### Activity
Count the lines in the items below that contain the string "compared", matching case exactly. Reply with the number alone.

+++++

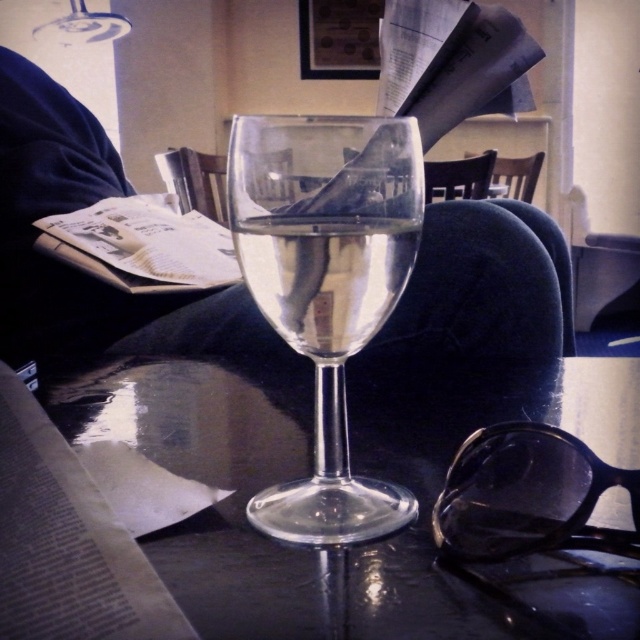
Question: Which is nearer to the transparent plastic goggles at lower right?

Choices:
 (A) clear glass wine at center
 (B) transparent glass table at center
 (C) transparent glass wine glass at center

Answer: (C)

Question: In this image, where is transparent glass table at center located relative to transparent glass wine glass at center?

Choices:
 (A) below
 (B) above

Answer: (A)

Question: Is transparent plastic goggles at lower right positioned before clear glass wine at center?

Choices:
 (A) no
 (B) yes

Answer: (B)

Question: Which object appears farthest from the camera in this image?

Choices:
 (A) clear glass wine at center
 (B) transparent glass table at center
 (C) transparent glass wine glass at center
 (D) transparent plastic goggles at lower right

Answer: (A)

Question: Which point is closer to the camera?

Choices:
 (A) transparent plastic goggles at lower right
 (B) transparent glass table at center

Answer: (B)

Question: Is transparent glass wine glass at center to the right of clear glass wine at center from the viewer's perspective?

Choices:
 (A) no
 (B) yes

Answer: (B)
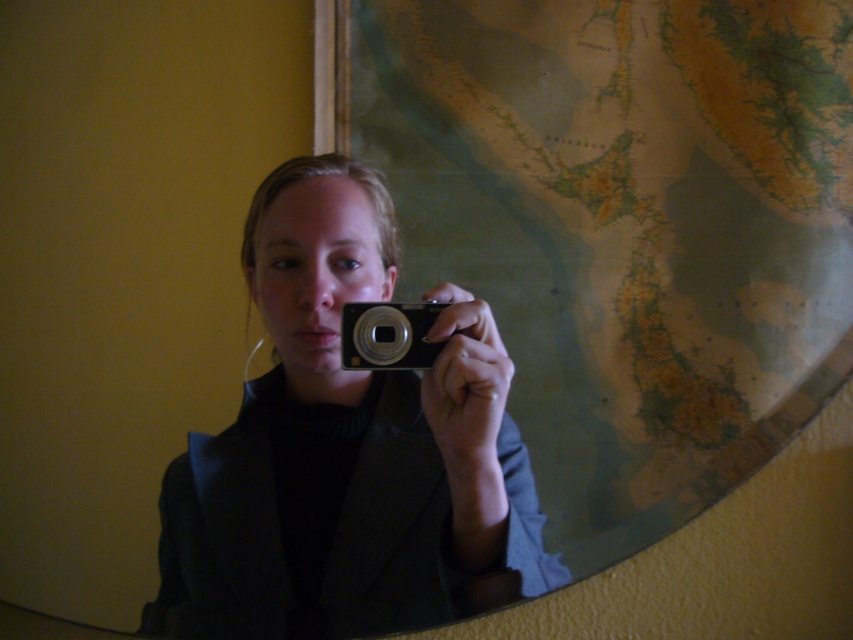
Question: Among these points, which one is nearest to the camera?

Choices:
 (A) (415, 323)
 (B) (390, 589)

Answer: (A)

Question: Is matte black camera at center thinner than silver metallic camera at center?

Choices:
 (A) yes
 (B) no

Answer: (B)

Question: Which of the following is the closest to the observer?

Choices:
 (A) silver metallic camera at center
 (B) matte black camera at center

Answer: (B)

Question: Is matte black camera at center behind silver metallic camera at center?

Choices:
 (A) yes
 (B) no

Answer: (B)

Question: Where is matte black camera at center located in relation to silver metallic camera at center in the image?

Choices:
 (A) below
 (B) above

Answer: (A)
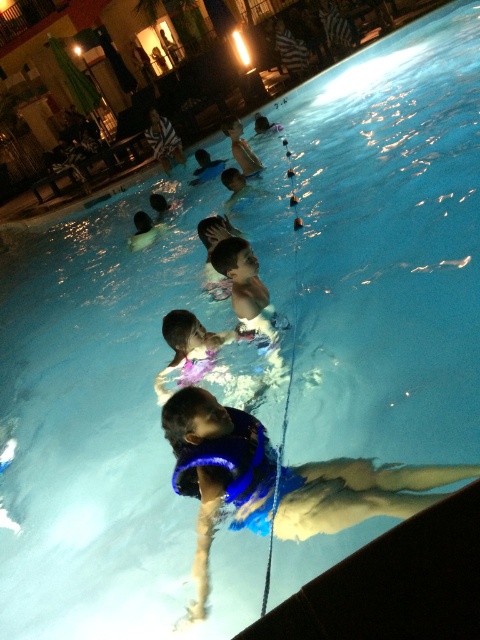
Question: Which point is farther from the camera taking this photo?

Choices:
 (A) (231, 124)
 (B) (324, 516)

Answer: (A)

Question: Can you confirm if blue life vest at center is wider than white plastic cup at upper center?

Choices:
 (A) yes
 (B) no

Answer: (A)

Question: Does blue life vest at center appear on the left side of white plastic cup at upper center?

Choices:
 (A) no
 (B) yes

Answer: (A)

Question: Does blue life vest at center appear on the right side of white plastic cup at upper center?

Choices:
 (A) no
 (B) yes

Answer: (B)

Question: Which point is closer to the camera?

Choices:
 (A) blue life vest at center
 (B) white plastic cup at upper center

Answer: (A)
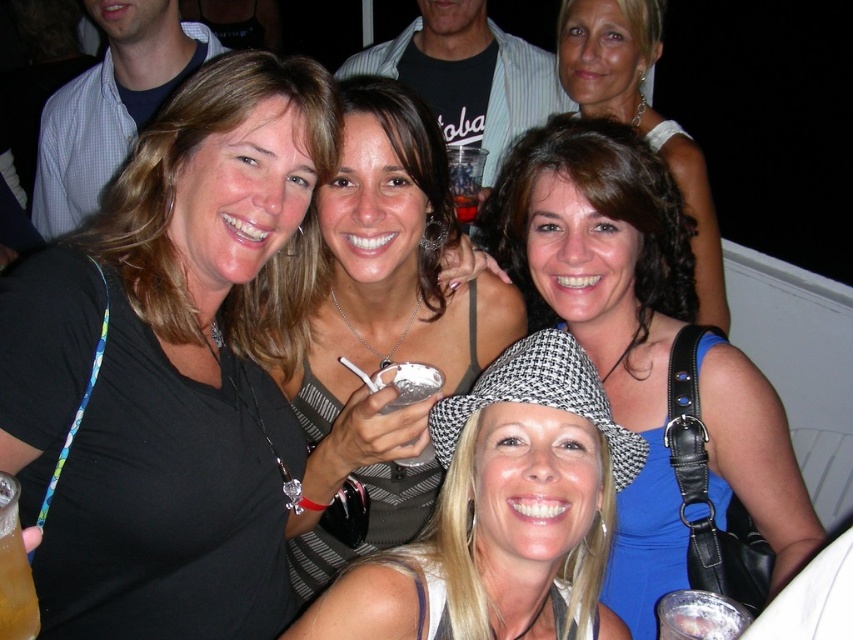
Does point (387, 612) come closer to viewer compared to point (456, 218)?

Yes, it is.

Can you confirm if white textured hat at center is thinner than clear plastic cup at center?

In fact, white textured hat at center might be wider than clear plastic cup at center.

The width and height of the screenshot is (853, 640). I want to click on white textured hat at center, so click(502, 509).

Find the location of `white textured hat at center`. white textured hat at center is located at coordinates (502, 509).

Can you confirm if silver metallic phone at center is positioned to the right of brown curly hair at center?

No, silver metallic phone at center is not to the right of brown curly hair at center.

Can you confirm if silver metallic phone at center is wider than brown curly hair at center?

Yes.

Identify the location of silver metallic phone at center. (375, 316).

Does black matte shirt at upper left have a smaller size compared to white matte cupcake at center?

No, black matte shirt at upper left is not smaller than white matte cupcake at center.

Is point (100, 563) farther from viewer compared to point (436, 374)?

No, it is not.

The width and height of the screenshot is (853, 640). Identify the location of black matte shirt at upper left. (173, 365).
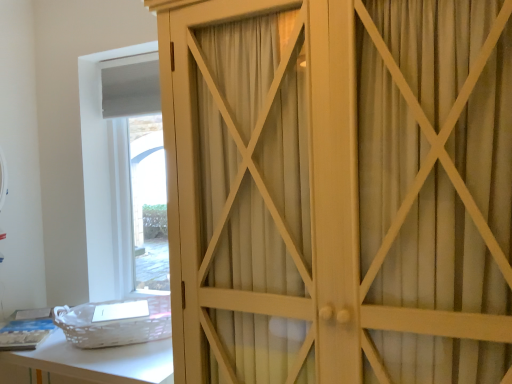
Question: Considering the relative sizes of white wicker basket at lower left and white wood cupboard at center in the image provided, is white wicker basket at lower left bigger than white wood cupboard at center?

Choices:
 (A) yes
 (B) no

+++++

### Solution to this problem
3